-------- The data --------
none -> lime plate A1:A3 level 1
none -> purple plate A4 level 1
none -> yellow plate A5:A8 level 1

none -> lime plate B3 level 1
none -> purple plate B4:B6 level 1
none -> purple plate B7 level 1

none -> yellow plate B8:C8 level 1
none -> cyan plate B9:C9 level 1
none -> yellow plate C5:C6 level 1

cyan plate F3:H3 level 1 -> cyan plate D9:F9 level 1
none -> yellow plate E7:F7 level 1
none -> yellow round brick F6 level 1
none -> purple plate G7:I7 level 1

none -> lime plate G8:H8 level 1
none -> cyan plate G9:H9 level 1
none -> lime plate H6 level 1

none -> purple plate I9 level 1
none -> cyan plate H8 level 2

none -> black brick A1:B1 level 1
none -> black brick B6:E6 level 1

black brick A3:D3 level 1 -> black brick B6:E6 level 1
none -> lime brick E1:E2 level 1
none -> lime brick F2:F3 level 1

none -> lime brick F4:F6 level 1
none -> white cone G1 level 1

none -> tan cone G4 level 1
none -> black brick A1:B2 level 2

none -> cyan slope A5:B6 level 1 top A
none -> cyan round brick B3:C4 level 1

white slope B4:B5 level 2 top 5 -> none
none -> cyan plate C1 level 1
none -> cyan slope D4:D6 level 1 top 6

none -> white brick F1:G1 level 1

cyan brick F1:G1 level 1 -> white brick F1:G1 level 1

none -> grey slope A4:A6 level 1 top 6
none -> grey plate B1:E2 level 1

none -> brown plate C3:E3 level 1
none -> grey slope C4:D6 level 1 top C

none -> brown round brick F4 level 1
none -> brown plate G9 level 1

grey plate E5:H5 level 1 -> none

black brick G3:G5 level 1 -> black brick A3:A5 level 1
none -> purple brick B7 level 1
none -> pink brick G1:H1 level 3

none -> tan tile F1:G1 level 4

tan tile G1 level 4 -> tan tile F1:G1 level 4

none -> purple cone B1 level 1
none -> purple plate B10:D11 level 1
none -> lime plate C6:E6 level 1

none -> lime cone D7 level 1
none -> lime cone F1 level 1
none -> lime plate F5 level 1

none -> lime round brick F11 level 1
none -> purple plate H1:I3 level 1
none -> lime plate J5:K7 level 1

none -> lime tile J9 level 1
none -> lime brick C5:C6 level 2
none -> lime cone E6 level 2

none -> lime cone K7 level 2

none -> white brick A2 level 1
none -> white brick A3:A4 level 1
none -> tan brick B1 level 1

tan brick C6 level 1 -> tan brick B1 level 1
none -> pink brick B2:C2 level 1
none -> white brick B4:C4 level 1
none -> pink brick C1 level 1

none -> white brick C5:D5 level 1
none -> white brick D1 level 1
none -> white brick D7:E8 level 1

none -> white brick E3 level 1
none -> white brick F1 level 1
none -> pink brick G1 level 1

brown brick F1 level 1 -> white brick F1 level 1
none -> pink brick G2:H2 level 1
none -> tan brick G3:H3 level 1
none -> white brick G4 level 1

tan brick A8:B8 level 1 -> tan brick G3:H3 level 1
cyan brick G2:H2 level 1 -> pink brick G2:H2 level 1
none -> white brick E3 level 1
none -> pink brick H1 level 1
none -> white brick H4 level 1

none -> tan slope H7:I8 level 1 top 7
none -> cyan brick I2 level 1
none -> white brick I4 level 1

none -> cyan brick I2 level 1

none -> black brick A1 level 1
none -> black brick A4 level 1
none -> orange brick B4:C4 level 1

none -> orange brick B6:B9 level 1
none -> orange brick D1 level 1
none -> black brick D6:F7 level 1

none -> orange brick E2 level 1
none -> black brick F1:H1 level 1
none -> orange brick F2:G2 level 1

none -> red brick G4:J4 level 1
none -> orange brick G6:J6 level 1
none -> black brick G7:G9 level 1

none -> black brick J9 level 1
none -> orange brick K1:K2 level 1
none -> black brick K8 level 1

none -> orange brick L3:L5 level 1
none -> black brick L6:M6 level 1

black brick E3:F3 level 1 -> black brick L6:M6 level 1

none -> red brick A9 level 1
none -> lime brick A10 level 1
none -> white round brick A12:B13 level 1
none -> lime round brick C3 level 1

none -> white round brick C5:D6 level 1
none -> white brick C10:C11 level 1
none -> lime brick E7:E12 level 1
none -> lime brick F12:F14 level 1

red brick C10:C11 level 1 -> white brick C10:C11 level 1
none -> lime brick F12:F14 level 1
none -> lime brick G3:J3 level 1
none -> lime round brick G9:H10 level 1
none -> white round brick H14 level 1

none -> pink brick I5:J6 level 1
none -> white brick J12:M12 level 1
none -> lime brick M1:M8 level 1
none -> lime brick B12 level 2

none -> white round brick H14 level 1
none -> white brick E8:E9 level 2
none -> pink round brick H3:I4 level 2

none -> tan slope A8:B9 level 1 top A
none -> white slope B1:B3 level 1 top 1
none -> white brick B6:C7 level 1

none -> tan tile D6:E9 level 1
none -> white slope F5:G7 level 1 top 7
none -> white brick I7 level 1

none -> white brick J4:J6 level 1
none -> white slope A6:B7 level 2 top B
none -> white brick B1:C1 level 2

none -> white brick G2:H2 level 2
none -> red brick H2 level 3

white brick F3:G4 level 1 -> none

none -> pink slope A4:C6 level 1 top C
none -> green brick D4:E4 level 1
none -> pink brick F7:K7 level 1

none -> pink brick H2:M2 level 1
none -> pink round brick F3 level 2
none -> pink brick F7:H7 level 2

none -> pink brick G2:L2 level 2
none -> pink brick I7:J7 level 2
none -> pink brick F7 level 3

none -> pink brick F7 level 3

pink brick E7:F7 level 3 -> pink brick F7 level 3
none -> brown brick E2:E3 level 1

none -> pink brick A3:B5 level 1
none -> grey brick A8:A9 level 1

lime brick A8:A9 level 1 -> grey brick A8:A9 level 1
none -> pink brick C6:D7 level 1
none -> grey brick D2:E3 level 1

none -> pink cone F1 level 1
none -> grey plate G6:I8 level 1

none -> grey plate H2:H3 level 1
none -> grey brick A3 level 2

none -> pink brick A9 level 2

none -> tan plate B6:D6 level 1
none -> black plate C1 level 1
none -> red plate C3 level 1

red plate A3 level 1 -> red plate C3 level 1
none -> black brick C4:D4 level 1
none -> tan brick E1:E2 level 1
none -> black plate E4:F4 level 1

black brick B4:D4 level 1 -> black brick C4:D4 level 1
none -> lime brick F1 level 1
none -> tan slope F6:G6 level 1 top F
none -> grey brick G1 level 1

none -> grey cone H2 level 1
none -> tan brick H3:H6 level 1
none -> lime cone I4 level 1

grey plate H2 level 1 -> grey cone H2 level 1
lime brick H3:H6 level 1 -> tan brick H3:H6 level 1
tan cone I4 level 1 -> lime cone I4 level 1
--------
Task details
Leave out every line before the one containing "lime brick A8:A9"; set down that line and all remaining lines of the material exactly.

Exercise response
lime brick A8:A9 level 1 -> grey brick A8:A9 level 1
none -> pink brick C6:D7 level 1
none -> grey brick D2:E3 level 1

none -> pink cone F1 level 1
none -> grey plate G6:I8 level 1

none -> grey plate H2:H3 level 1
none -> grey brick A3 level 2

none -> pink brick A9 level 2

none -> tan plate B6:D6 level 1
none -> black plate C1 level 1
none -> red plate C3 level 1

red plate A3 level 1 -> red plate C3 level 1
none -> black brick C4:D4 level 1
none -> tan brick E1:E2 level 1
none -> black plate E4:F4 level 1

black brick B4:D4 level 1 -> black brick C4:D4 level 1
none -> lime brick F1 level 1
none -> tan slope F6:G6 level 1 top F
none -> grey brick G1 level 1

none -> grey cone H2 level 1
none -> tan brick H3:H6 level 1
none -> lime cone I4 level 1

grey plate H2 level 1 -> grey cone H2 level 1
lime brick H3:H6 level 1 -> tan brick H3:H6 level 1
tan cone I4 level 1 -> lime cone I4 level 1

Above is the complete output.